[ACTION ITEM] Repeat precisely the line in which "white pan: 2 -> 5" occurs and all lines that follow it in the entries below. Pictures must be omitted.

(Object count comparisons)
+++

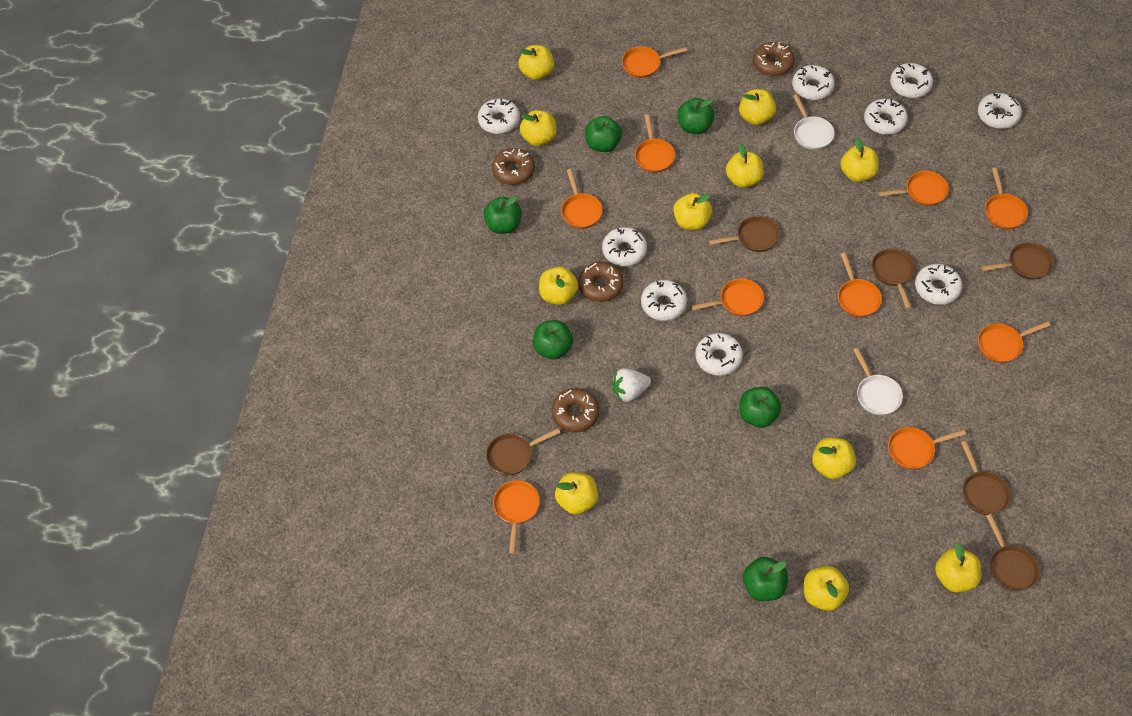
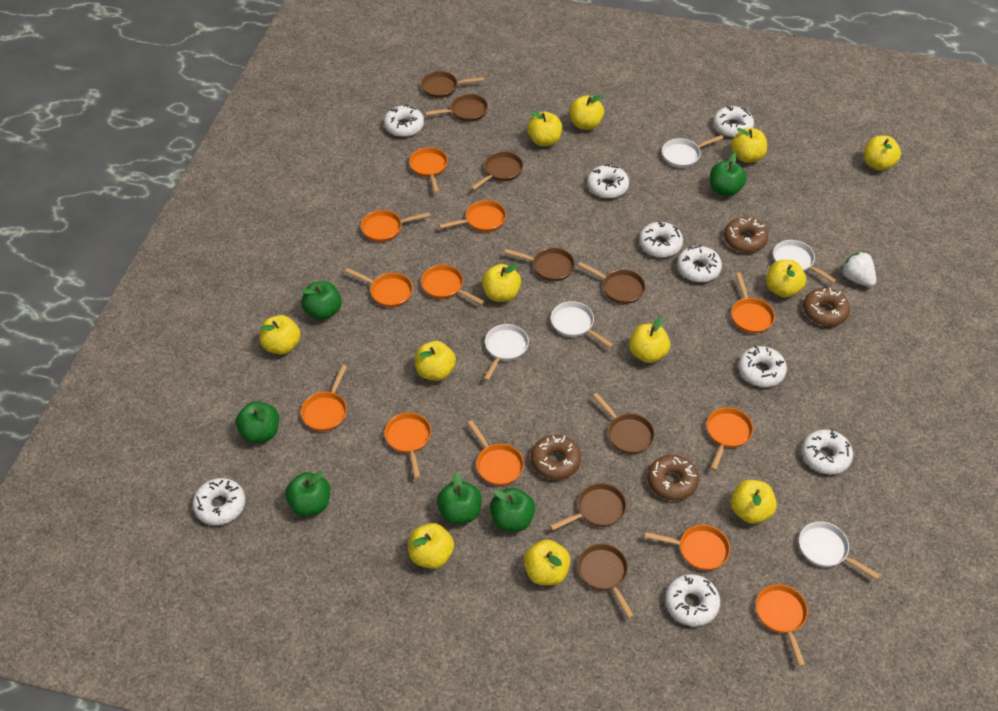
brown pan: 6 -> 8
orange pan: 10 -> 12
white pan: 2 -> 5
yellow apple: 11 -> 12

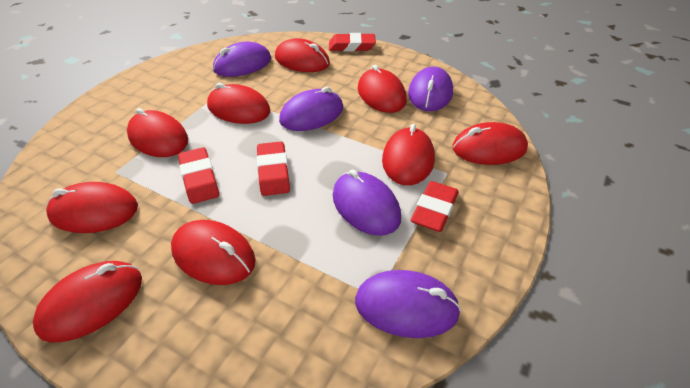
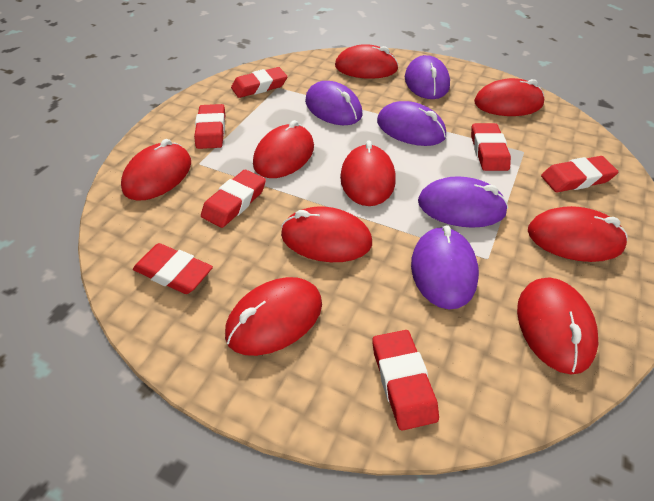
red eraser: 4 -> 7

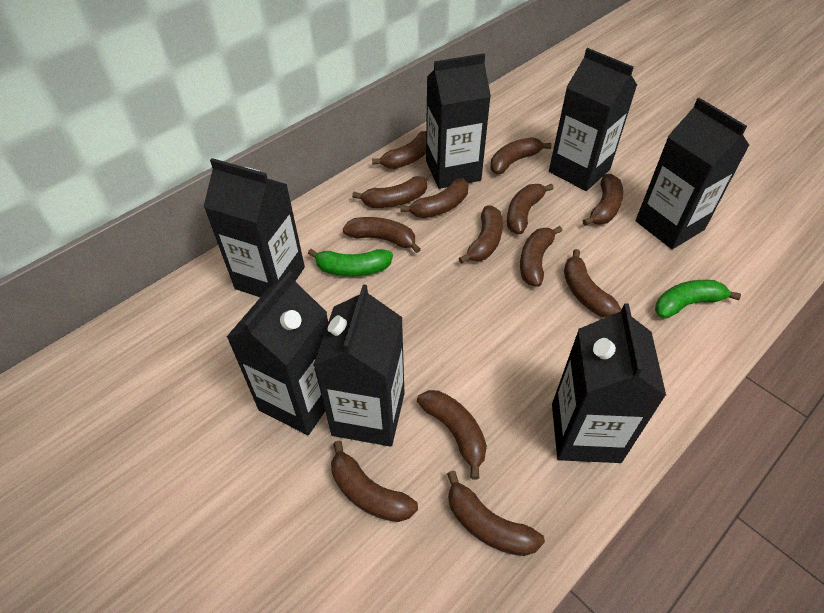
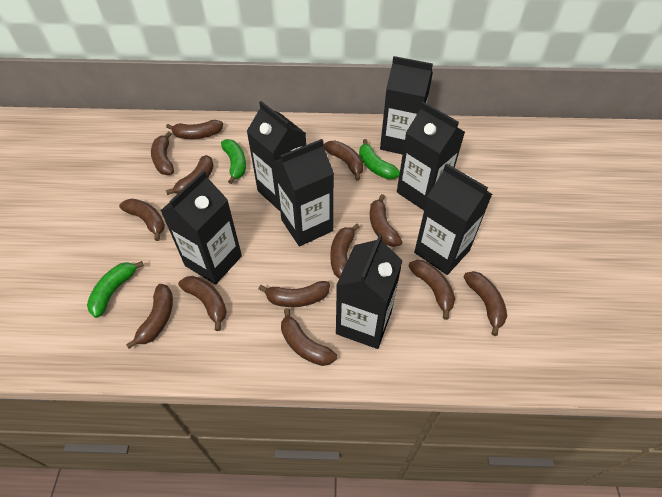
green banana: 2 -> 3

+++

[ANSWER TO THIS TASK]
white pan: 2 -> 5
yellow apple: 11 -> 12

red eraser: 4 -> 7

green banana: 2 -> 3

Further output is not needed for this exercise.